Work to be completed:
Exactly as written, copy every line from the one containing "U105 pin in+: +9V -> n2" through the end of the records, with the pictures left out.

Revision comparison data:
══════

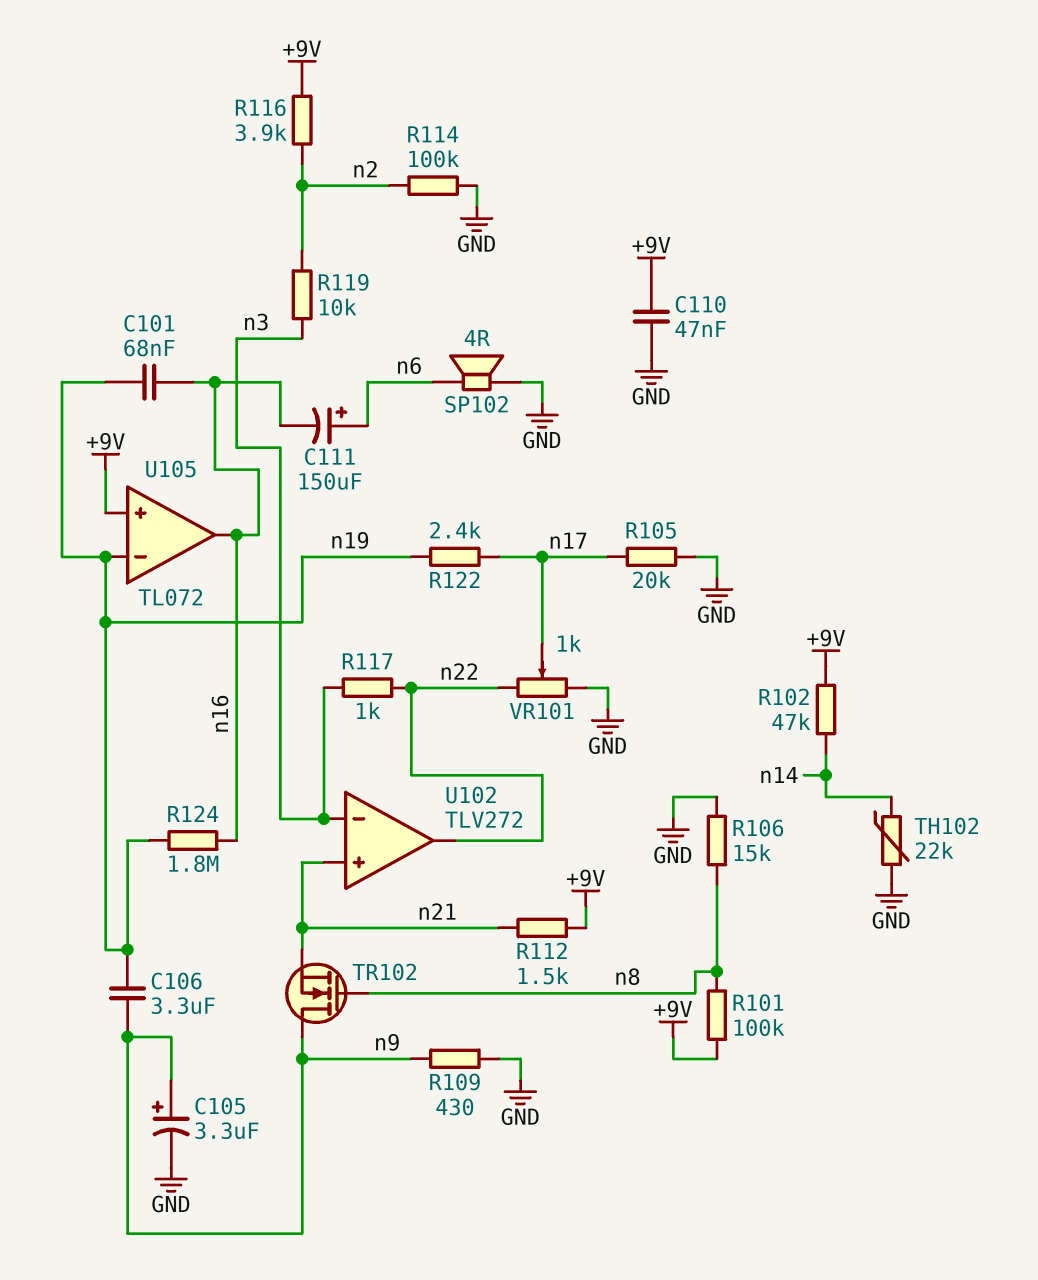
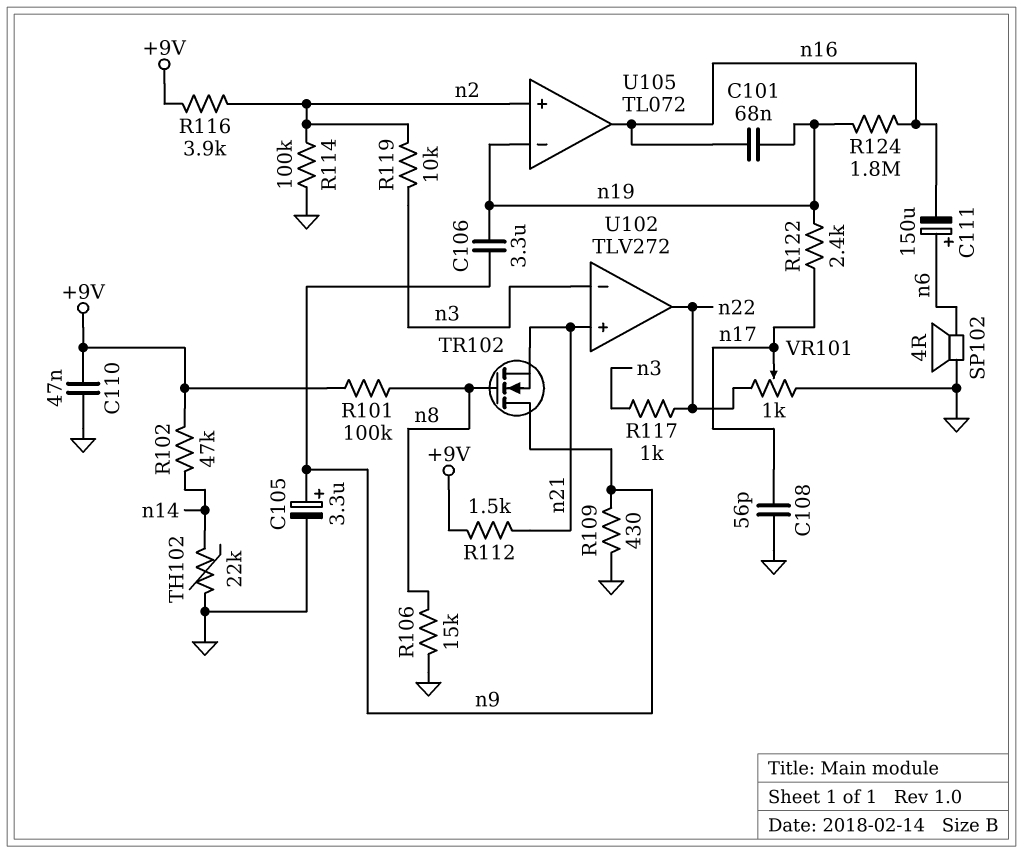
C108: none -> 56pF (GND, n17)
R105: 20k (GND, n17) -> none
U105 pin in+: +9V -> n2

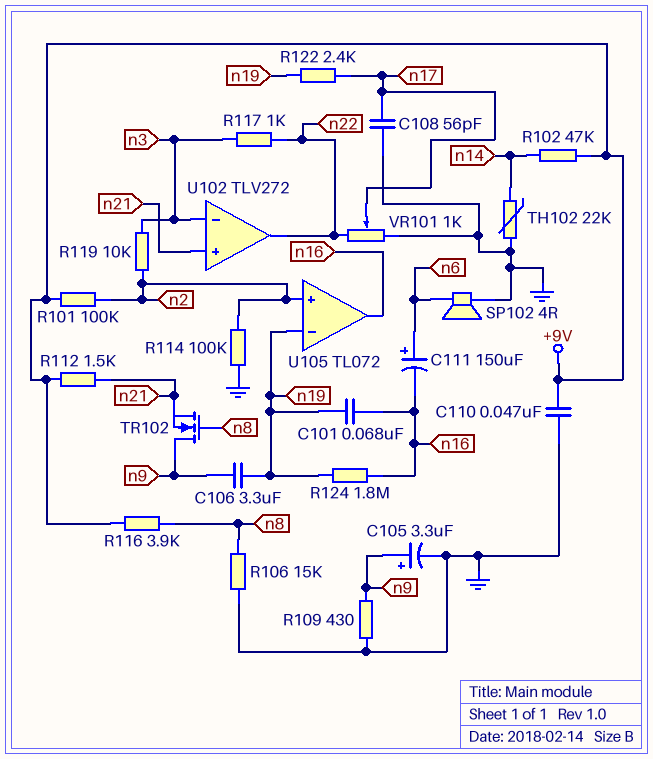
R101: 100k (+9V, n8) -> 100k (+9V, n2)
R116: 3.9k (+9V, n2) -> 3.9k (+9V, n8)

══════

Response for this exercise:
U105 pin in+: +9V -> n2

R101: 100k (+9V, n8) -> 100k (+9V, n2)
R116: 3.9k (+9V, n2) -> 3.9k (+9V, n8)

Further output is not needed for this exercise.